Work item: Which lines of the records below contain the word "pincel"? Show each one.

Object change listings
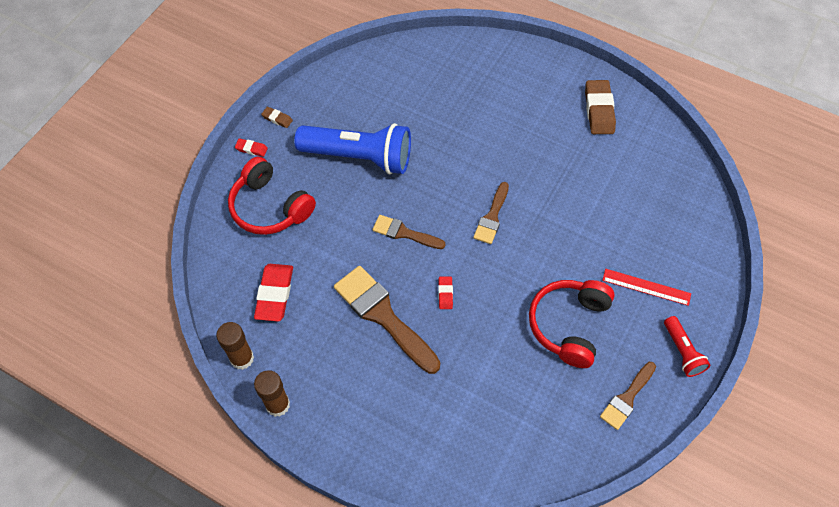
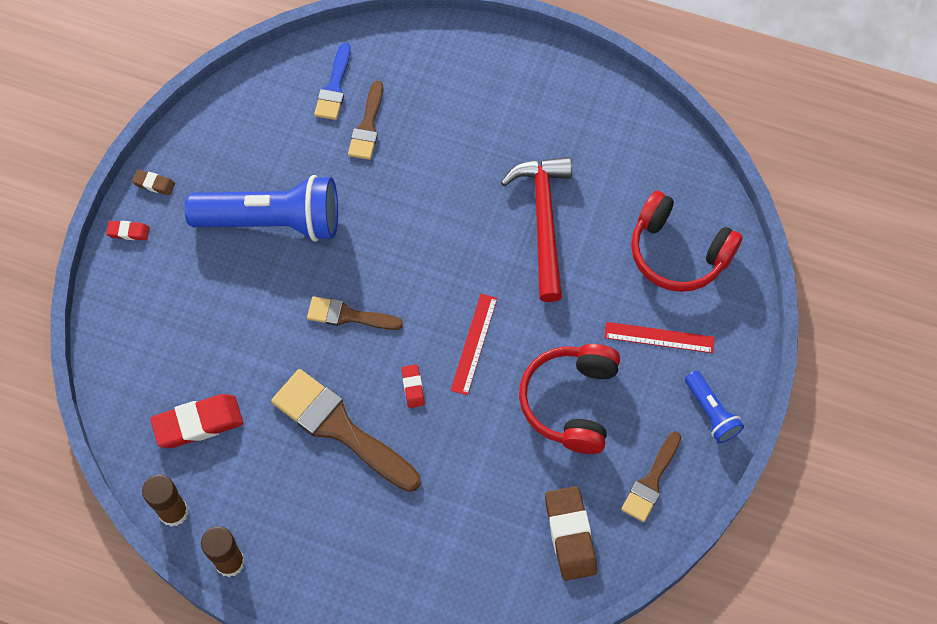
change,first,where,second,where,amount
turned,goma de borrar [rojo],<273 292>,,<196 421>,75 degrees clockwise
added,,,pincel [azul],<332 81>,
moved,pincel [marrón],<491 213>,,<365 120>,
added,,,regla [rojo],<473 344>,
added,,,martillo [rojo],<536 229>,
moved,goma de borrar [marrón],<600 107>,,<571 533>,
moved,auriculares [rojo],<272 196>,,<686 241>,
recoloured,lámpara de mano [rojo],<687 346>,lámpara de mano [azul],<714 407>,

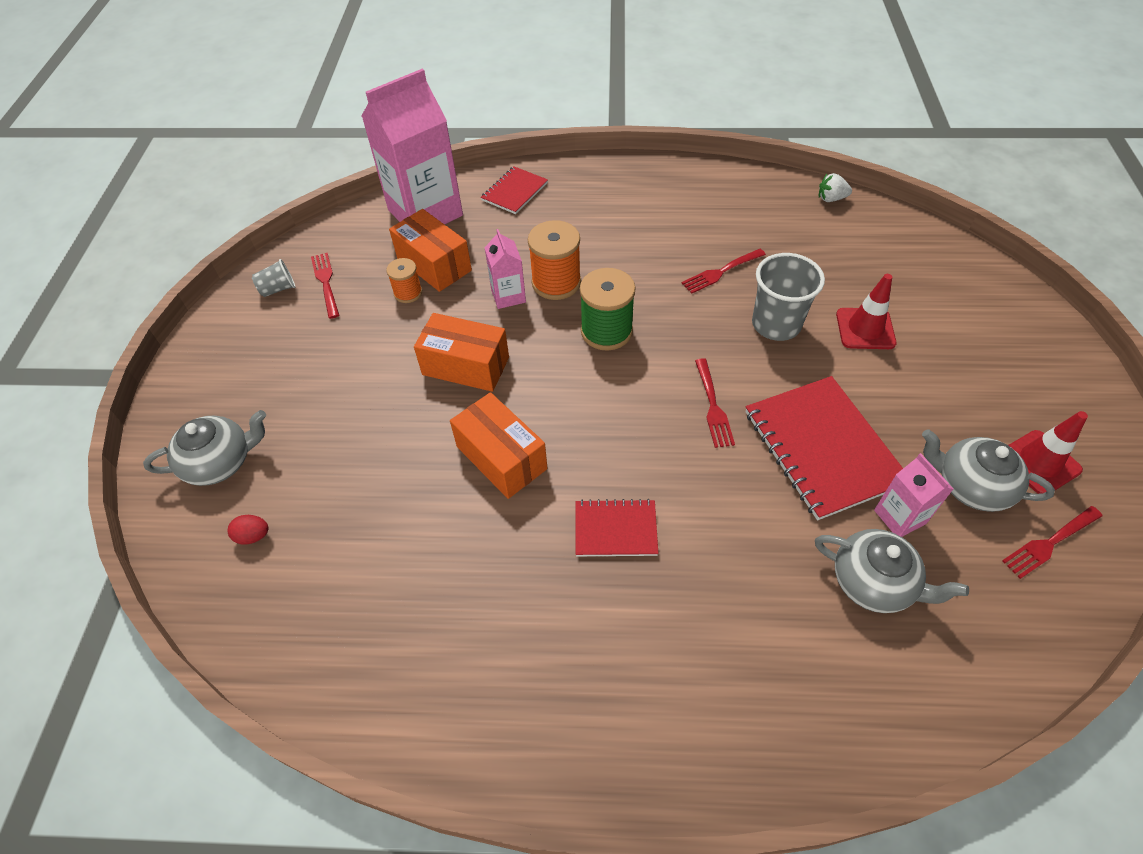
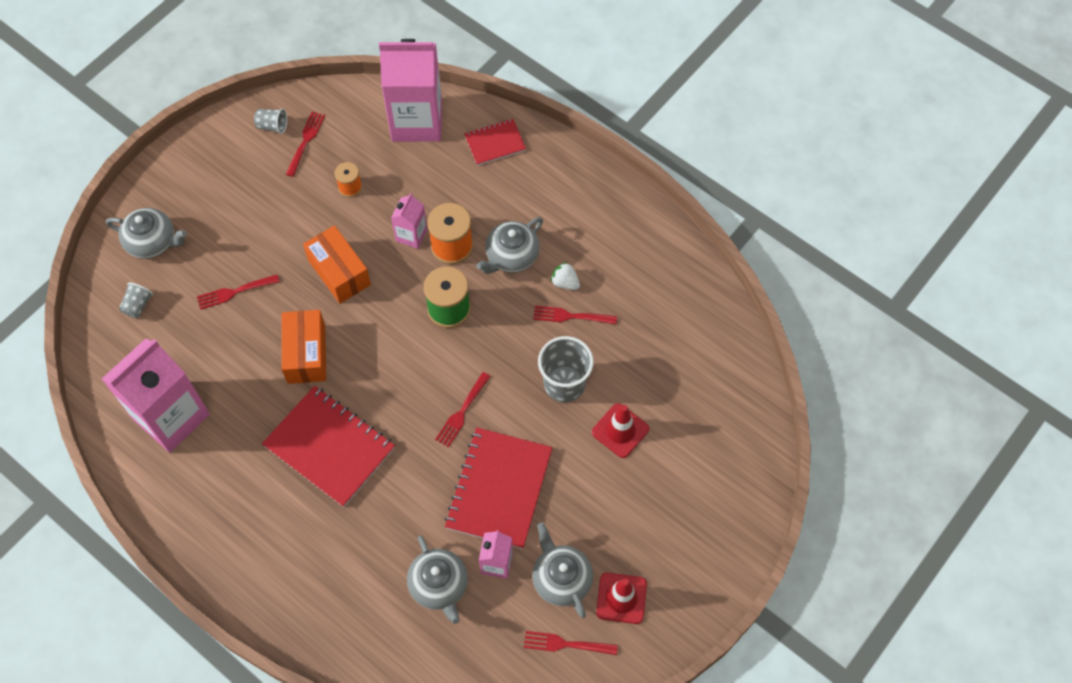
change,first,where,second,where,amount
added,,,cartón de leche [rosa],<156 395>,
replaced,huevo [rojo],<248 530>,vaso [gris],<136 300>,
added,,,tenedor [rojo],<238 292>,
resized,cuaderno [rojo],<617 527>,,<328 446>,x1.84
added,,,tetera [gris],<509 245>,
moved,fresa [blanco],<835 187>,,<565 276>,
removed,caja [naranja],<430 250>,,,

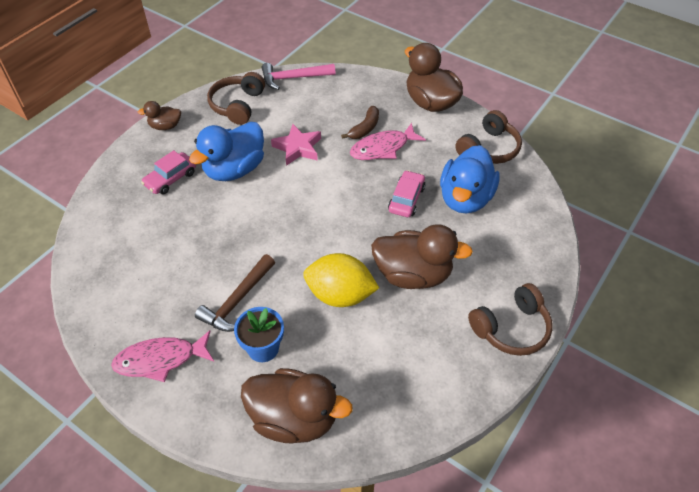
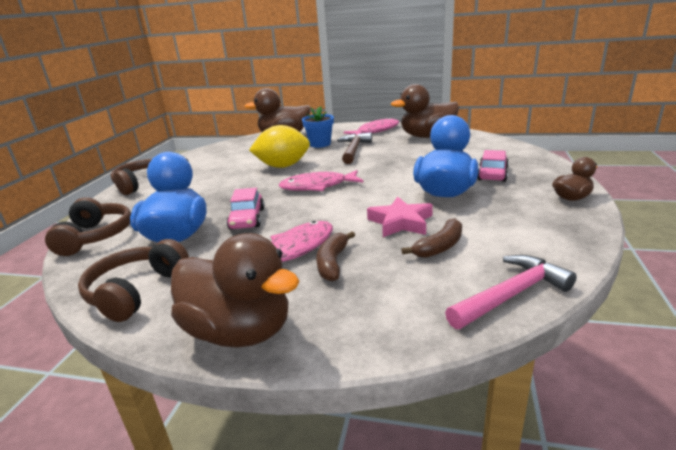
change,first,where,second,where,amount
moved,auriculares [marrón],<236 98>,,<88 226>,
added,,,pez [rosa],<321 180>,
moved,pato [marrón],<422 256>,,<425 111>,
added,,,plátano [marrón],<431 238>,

Written solution:
added,,,pincel [azul],<332 81>,
moved,pincel [marrón],<491 213>,,<365 120>,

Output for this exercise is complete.